■ YOUR TASK: In the data below, which lines hold "white"? Copy every one.

------------

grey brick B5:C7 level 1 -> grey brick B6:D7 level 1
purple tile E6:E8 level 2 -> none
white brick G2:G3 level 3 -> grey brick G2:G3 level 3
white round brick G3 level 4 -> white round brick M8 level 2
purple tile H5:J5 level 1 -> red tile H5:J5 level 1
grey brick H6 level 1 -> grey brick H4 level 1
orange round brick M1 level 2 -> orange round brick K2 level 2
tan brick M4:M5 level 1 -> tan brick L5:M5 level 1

------------

■ EXPECTED ANSWER:
white brick G2:G3 level 3 -> grey brick G2:G3 level 3
white round brick G3 level 4 -> white round brick M8 level 2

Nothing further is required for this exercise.